_WHAT TO DO_.
Please state in a single number how many lines of the entries below include the word "purple".

· · · · ·

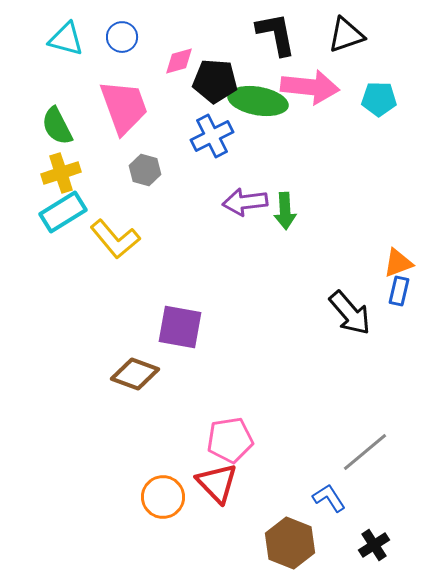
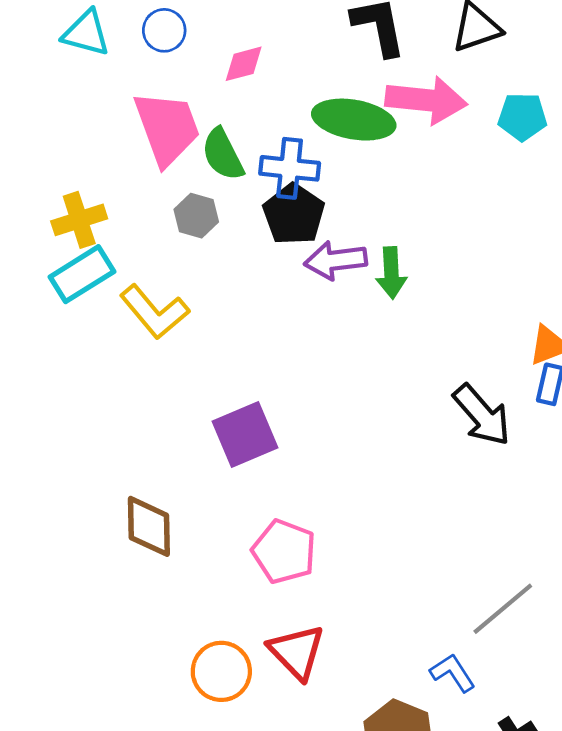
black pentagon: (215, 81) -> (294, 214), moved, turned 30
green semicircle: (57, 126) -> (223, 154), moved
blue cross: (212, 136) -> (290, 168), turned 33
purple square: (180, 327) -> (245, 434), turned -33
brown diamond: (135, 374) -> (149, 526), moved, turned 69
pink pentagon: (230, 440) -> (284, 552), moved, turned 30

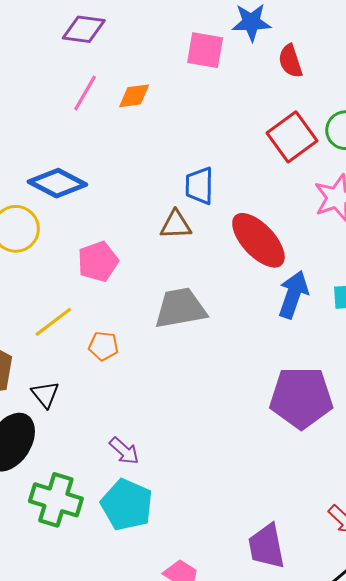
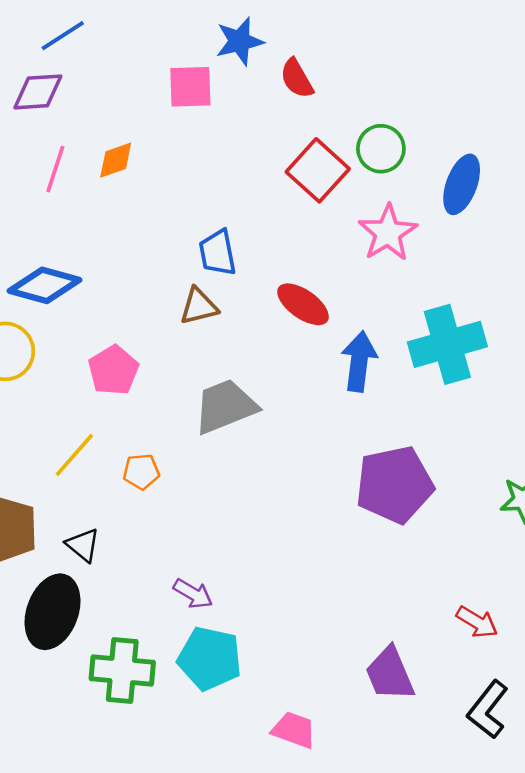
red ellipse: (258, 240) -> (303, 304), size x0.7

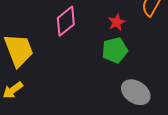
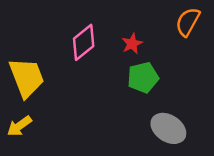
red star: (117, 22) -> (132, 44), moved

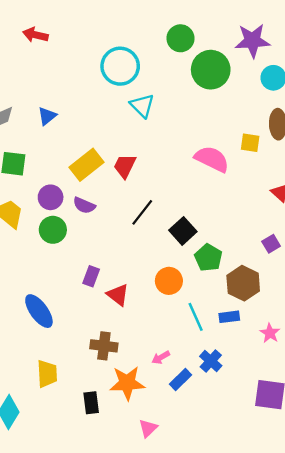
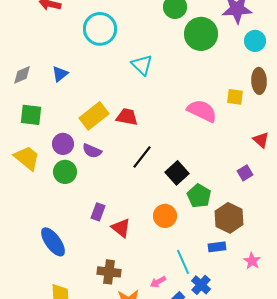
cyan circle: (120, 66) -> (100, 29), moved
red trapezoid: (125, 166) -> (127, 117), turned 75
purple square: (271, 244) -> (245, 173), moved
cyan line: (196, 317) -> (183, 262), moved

· · · · ·

_PROBLEM SOLUTION_.
2